▶ **Task to complete**
The entries need to be copied exactly.

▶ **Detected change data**
----
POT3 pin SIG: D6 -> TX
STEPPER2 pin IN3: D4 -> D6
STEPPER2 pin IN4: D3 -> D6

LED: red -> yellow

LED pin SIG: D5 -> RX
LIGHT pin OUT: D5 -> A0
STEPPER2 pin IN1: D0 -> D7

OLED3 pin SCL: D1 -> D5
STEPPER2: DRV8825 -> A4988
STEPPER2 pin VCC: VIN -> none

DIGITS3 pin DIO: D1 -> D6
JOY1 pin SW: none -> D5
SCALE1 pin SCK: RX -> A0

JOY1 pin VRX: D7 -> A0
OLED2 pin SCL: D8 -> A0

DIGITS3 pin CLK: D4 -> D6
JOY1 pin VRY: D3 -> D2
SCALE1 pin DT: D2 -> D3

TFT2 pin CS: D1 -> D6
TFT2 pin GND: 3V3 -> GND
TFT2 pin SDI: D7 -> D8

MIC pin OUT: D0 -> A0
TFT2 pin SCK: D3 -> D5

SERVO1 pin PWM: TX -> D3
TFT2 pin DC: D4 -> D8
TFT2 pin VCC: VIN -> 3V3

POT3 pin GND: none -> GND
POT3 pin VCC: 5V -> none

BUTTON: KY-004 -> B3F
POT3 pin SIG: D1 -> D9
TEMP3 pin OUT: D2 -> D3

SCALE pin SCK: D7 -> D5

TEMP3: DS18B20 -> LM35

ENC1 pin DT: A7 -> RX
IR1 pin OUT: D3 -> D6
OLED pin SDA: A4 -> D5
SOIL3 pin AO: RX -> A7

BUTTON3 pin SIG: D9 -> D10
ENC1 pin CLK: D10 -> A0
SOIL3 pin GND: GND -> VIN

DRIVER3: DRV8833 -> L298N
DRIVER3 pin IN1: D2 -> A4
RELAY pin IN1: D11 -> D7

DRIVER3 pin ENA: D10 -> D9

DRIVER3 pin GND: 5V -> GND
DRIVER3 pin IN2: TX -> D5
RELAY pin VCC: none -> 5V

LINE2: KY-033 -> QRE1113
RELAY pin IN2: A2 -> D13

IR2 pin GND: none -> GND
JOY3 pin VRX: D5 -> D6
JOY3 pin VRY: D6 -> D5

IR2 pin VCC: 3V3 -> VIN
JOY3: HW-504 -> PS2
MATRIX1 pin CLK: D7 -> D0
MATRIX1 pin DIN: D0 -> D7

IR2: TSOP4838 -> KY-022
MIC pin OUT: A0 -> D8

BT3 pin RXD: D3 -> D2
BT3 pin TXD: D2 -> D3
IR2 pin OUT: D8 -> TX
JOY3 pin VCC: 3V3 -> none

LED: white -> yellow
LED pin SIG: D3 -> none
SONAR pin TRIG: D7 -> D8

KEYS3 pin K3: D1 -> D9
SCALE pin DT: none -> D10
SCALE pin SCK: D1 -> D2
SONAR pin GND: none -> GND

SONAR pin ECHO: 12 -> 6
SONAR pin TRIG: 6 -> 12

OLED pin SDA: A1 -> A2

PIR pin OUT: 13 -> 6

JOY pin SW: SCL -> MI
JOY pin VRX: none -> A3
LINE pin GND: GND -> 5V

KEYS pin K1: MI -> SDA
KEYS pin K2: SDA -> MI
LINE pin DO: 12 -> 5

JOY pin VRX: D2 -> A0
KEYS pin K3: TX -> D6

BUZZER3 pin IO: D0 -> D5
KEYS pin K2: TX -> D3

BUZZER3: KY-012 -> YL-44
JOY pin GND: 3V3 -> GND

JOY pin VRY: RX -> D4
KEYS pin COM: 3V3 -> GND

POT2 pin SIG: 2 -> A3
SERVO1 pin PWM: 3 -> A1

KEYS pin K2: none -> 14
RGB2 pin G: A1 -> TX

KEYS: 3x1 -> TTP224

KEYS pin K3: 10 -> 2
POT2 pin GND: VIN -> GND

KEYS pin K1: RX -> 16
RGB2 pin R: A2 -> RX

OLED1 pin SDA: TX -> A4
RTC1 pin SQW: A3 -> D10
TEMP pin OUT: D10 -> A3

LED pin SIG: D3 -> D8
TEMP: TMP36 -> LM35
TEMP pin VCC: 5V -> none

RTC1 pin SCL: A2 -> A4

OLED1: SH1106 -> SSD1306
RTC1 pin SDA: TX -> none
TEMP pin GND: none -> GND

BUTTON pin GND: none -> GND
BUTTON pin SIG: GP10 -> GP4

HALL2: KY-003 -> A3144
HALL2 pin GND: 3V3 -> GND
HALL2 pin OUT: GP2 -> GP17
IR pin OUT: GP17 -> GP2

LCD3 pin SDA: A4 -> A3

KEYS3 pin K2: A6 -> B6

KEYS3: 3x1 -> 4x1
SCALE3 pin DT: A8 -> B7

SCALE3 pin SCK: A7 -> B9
----
▶ **Solution**
POT3 pin SIG: D6 -> TX
STEPPER2 pin IN3: D4 -> D6
STEPPER2 pin IN4: D3 -> D6

LED: red -> yellow

LED pin SIG: D5 -> RX
LIGHT pin OUT: D5 -> A0
STEPPER2 pin IN1: D0 -> D7

OLED3 pin SCL: D1 -> D5
STEPPER2: DRV8825 -> A4988
STEPPER2 pin VCC: VIN -> none

DIGITS3 pin DIO: D1 -> D6
JOY1 pin SW: none -> D5
SCALE1 pin SCK: RX -> A0

JOY1 pin VRX: D7 -> A0
OLED2 pin SCL: D8 -> A0

DIGITS3 pin CLK: D4 -> D6
JOY1 pin VRY: D3 -> D2
SCALE1 pin DT: D2 -> D3

TFT2 pin CS: D1 -> D6
TFT2 pin GND: 3V3 -> GND
TFT2 pin SDI: D7 -> D8

MIC pin OUT: D0 -> A0
TFT2 pin SCK: D3 -> D5

SERVO1 pin PWM: TX -> D3
TFT2 pin DC: D4 -> D8
TFT2 pin VCC: VIN -> 3V3

POT3 pin GND: none -> GND
POT3 pin VCC: 5V -> none

BUTTON: KY-004 -> B3F
POT3 pin SIG: D1 -> D9
TEMP3 pin OUT: D2 -> D3

SCALE pin SCK: D7 -> D5

TEMP3: DS18B20 -> LM35

ENC1 pin DT: A7 -> RX
IR1 pin OUT: D3 -> D6
OLED pin SDA: A4 -> D5
SOIL3 pin AO: RX -> A7

BUTTON3 pin SIG: D9 -> D10
ENC1 pin CLK: D10 -> A0
SOIL3 pin GND: GND -> VIN

DRIVER3: DRV8833 -> L298N
DRIVER3 pin IN1: D2 -> A4
RELAY pin IN1: D11 -> D7

DRIVER3 pin ENA: D10 -> D9

DRIVER3 pin GND: 5V -> GND
DRIVER3 pin IN2: TX -> D5
RELAY pin VCC: none -> 5V

LINE2: KY-033 -> QRE1113
RELAY pin IN2: A2 -> D13

IR2 pin GND: none -> GND
JOY3 pin VRX: D5 -> D6
JOY3 pin VRY: D6 -> D5

IR2 pin VCC: 3V3 -> VIN
JOY3: HW-504 -> PS2
MATRIX1 pin CLK: D7 -> D0
MATRIX1 pin DIN: D0 -> D7

IR2: TSOP4838 -> KY-022
MIC pin OUT: A0 -> D8

BT3 pin RXD: D3 -> D2
BT3 pin TXD: D2 -> D3
IR2 pin OUT: D8 -> TX
JOY3 pin VCC: 3V3 -> none

LED: white -> yellow
LED pin SIG: D3 -> none
SONAR pin TRIG: D7 -> D8

KEYS3 pin K3: D1 -> D9
SCALE pin DT: none -> D10
SCALE pin SCK: D1 -> D2
SONAR pin GND: none -> GND

SONAR pin ECHO: 12 -> 6
SONAR pin TRIG: 6 -> 12

OLED pin SDA: A1 -> A2

PIR pin OUT: 13 -> 6

JOY pin SW: SCL -> MI
JOY pin VRX: none -> A3
LINE pin GND: GND -> 5V

KEYS pin K1: MI -> SDA
KEYS pin K2: SDA -> MI
LINE pin DO: 12 -> 5

JOY pin VRX: D2 -> A0
KEYS pin K3: TX -> D6

BUZZER3 pin IO: D0 -> D5
KEYS pin K2: TX -> D3

BUZZER3: KY-012 -> YL-44
JOY pin GND: 3V3 -> GND

JOY pin VRY: RX -> D4
KEYS pin COM: 3V3 -> GND

POT2 pin SIG: 2 -> A3
SERVO1 pin PWM: 3 -> A1

KEYS pin K2: none -> 14
RGB2 pin G: A1 -> TX

KEYS: 3x1 -> TTP224

KEYS pin K3: 10 -> 2
POT2 pin GND: VIN -> GND

KEYS pin K1: RX -> 16
RGB2 pin R: A2 -> RX

OLED1 pin SDA: TX -> A4
RTC1 pin SQW: A3 -> D10
TEMP pin OUT: D10 -> A3

LED pin SIG: D3 -> D8
TEMP: TMP36 -> LM35
TEMP pin VCC: 5V -> none

RTC1 pin SCL: A2 -> A4

OLED1: SH1106 -> SSD1306
RTC1 pin SDA: TX -> none
TEMP pin GND: none -> GND

BUTTON pin GND: none -> GND
BUTTON pin SIG: GP10 -> GP4

HALL2: KY-003 -> A3144
HALL2 pin GND: 3V3 -> GND
HALL2 pin OUT: GP2 -> GP17
IR pin OUT: GP17 -> GP2

LCD3 pin SDA: A4 -> A3

KEYS3 pin K2: A6 -> B6

KEYS3: 3x1 -> 4x1
SCALE3 pin DT: A8 -> B7

SCALE3 pin SCK: A7 -> B9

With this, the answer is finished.